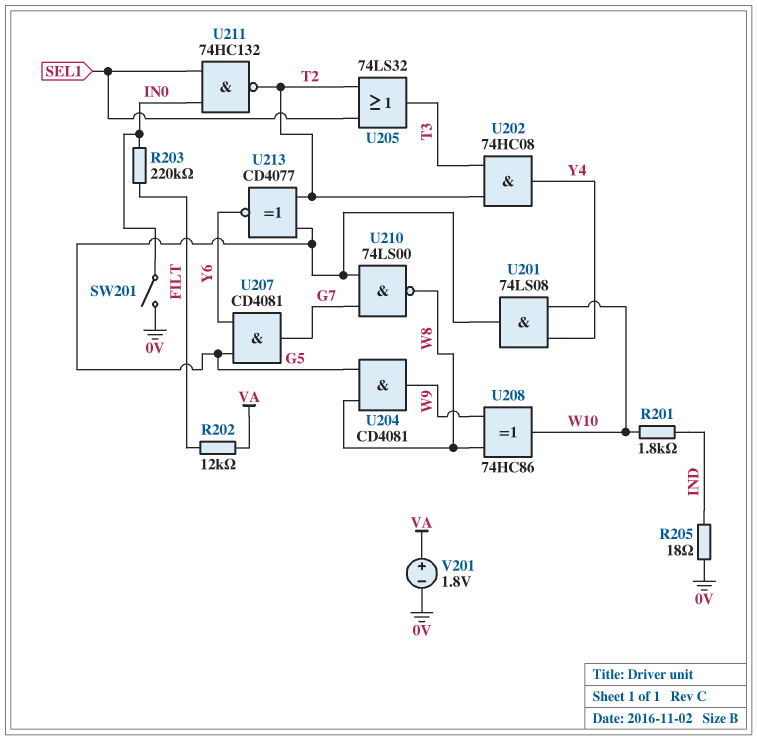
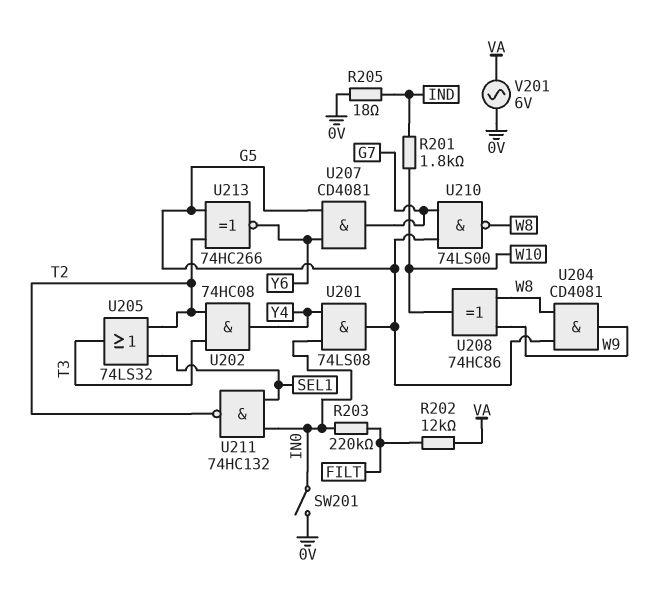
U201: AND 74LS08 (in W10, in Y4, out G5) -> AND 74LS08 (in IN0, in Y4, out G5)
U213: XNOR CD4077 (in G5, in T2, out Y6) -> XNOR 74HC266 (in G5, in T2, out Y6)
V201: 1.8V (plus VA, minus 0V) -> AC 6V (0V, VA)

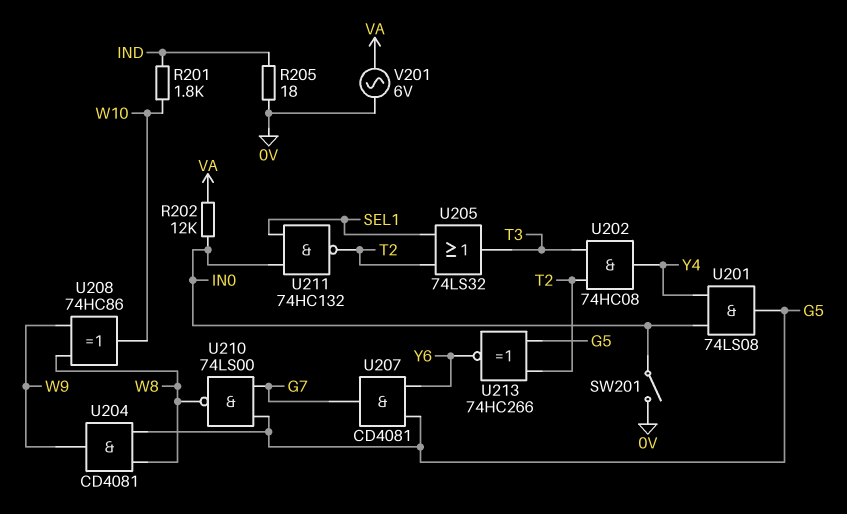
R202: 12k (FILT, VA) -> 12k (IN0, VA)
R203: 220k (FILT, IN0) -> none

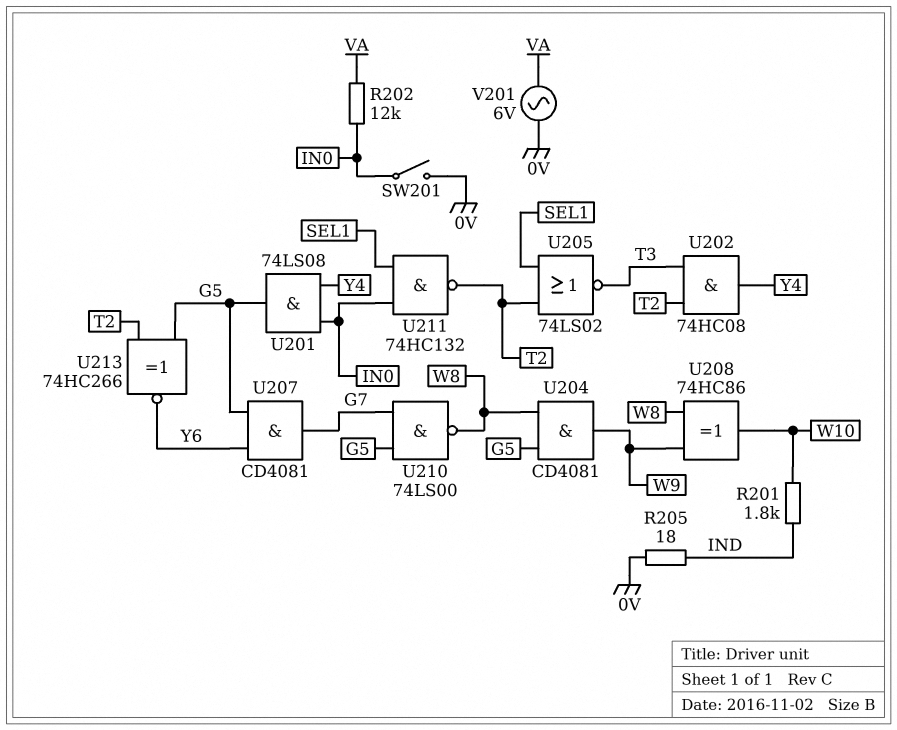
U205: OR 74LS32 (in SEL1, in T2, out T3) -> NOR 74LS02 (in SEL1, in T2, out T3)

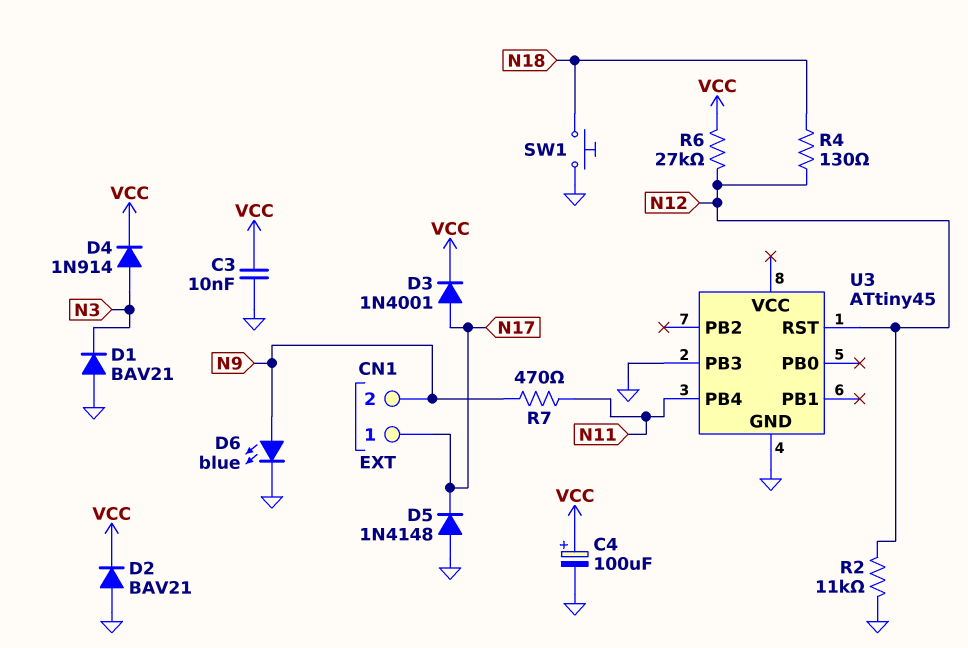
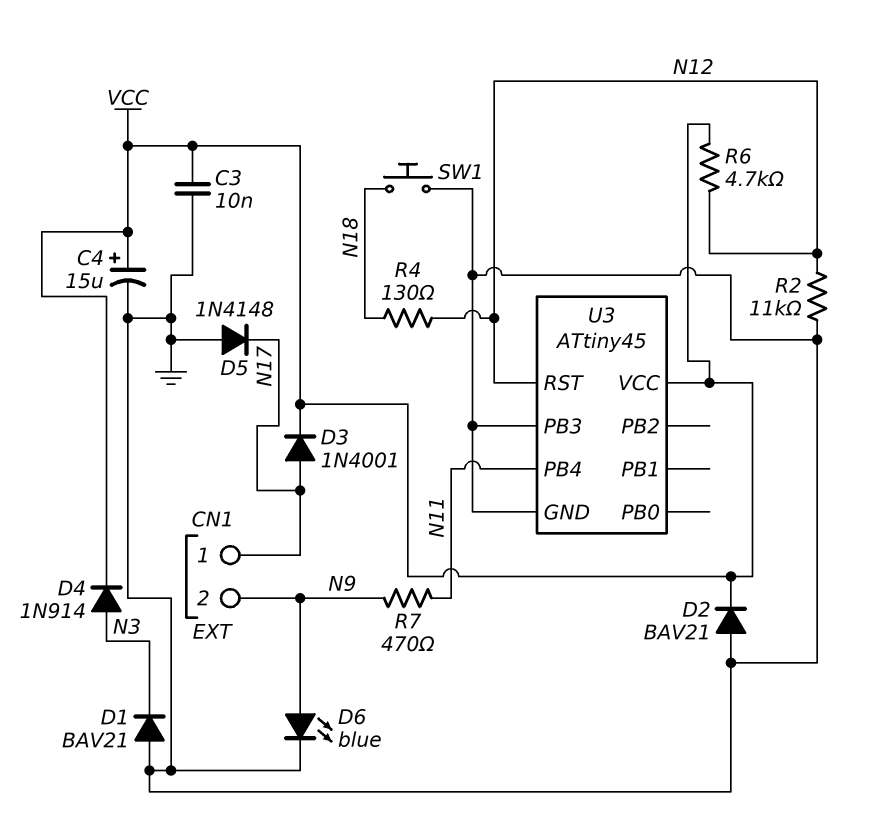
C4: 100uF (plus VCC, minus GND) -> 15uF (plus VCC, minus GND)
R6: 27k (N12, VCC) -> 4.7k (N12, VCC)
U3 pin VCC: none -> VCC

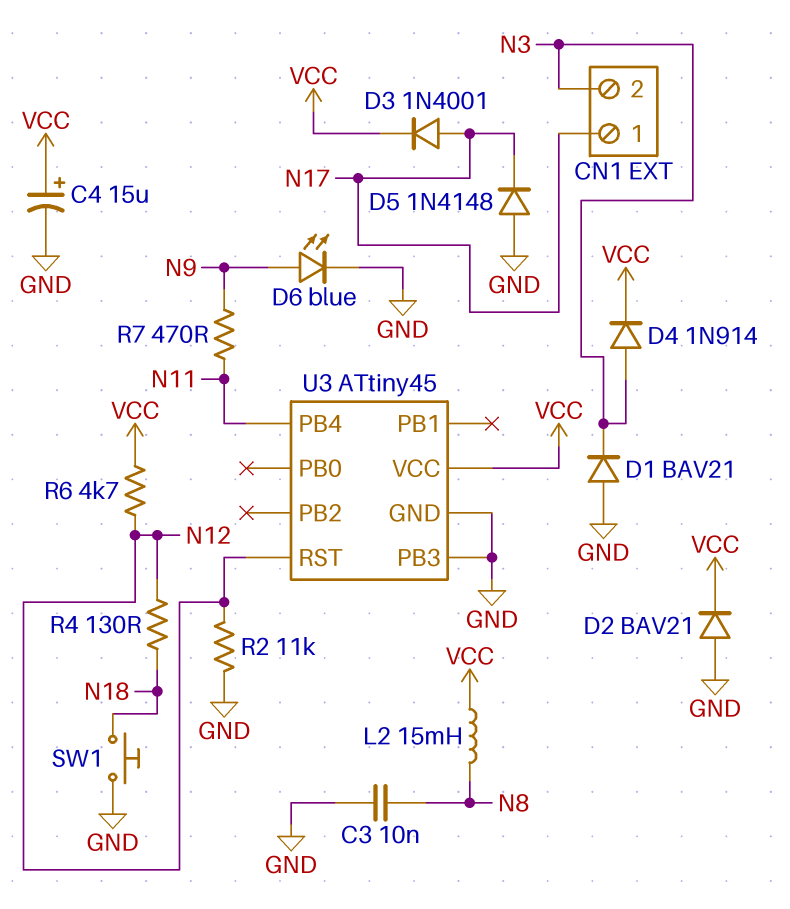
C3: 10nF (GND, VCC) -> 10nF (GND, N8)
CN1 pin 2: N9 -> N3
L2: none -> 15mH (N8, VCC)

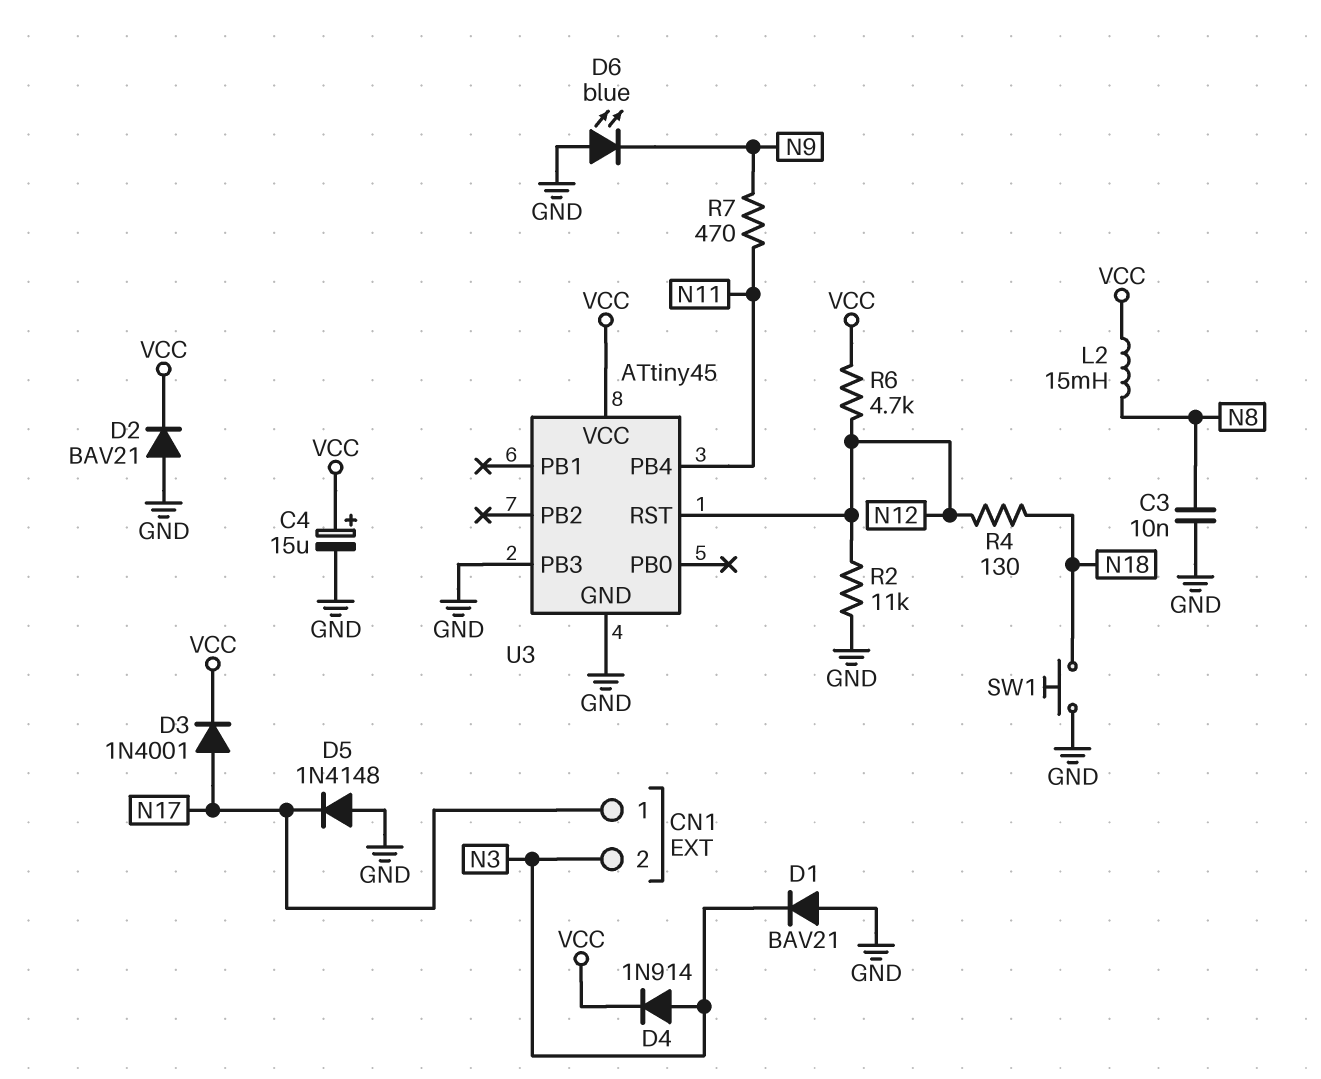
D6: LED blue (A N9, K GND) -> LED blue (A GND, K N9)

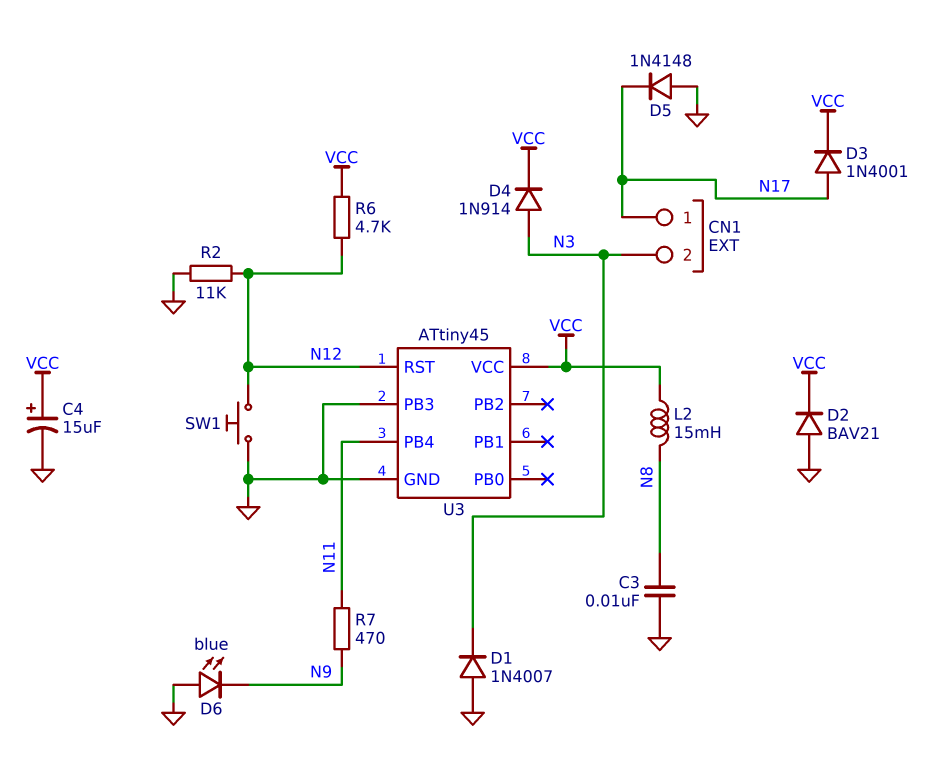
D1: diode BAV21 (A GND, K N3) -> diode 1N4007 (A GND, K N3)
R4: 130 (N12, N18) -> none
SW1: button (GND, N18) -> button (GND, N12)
-----
WHAT YOU HAVE TO DO: In the listing above, each line with the word "plus" is to be copied out.

RESULT OF THIS EXERCISE:
V201: 1.8V (plus VA, minus 0V) -> AC 6V (0V, VA)
C4: 100uF (plus VCC, minus GND) -> 15uF (plus VCC, minus GND)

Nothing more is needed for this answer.